◆ WORK TASK
Down to the last line, retype each line of the entries exactly, starting with the one that contains "(575, 255) = (411, 303): none".

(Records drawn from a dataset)
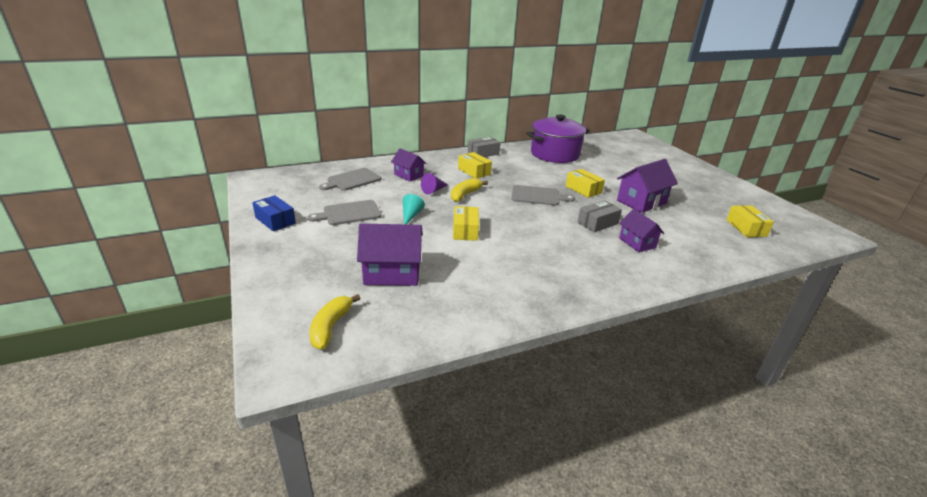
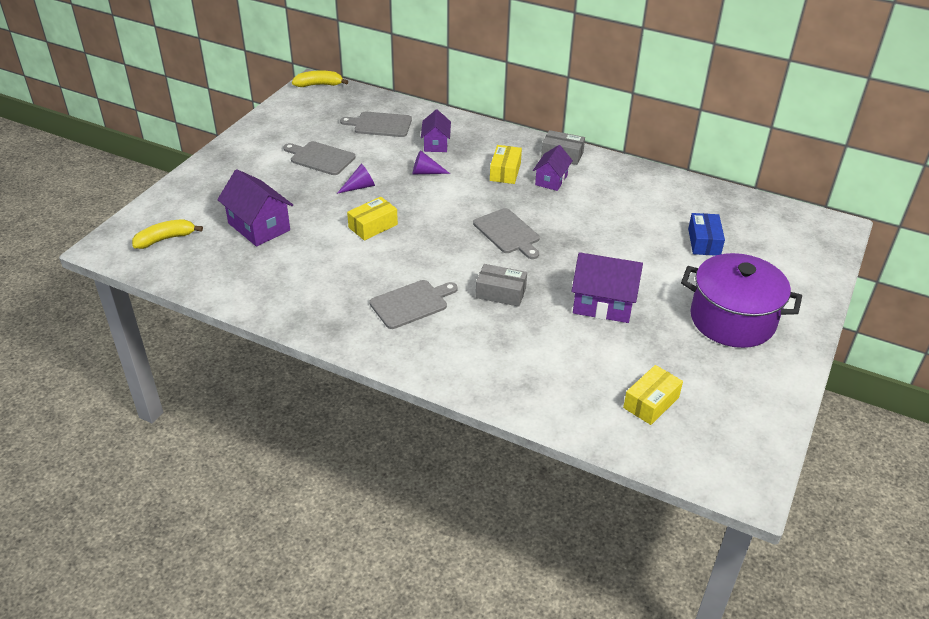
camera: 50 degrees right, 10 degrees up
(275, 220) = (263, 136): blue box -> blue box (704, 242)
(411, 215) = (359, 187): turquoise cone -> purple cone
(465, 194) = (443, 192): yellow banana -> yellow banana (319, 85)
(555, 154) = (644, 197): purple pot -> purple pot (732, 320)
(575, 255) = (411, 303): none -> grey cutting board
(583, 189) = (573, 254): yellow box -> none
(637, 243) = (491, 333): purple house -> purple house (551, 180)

◆ YOUR SOLUTION
(575, 255) = (411, 303): none -> grey cutting board
(583, 189) = (573, 254): yellow box -> none
(637, 243) = (491, 333): purple house -> purple house (551, 180)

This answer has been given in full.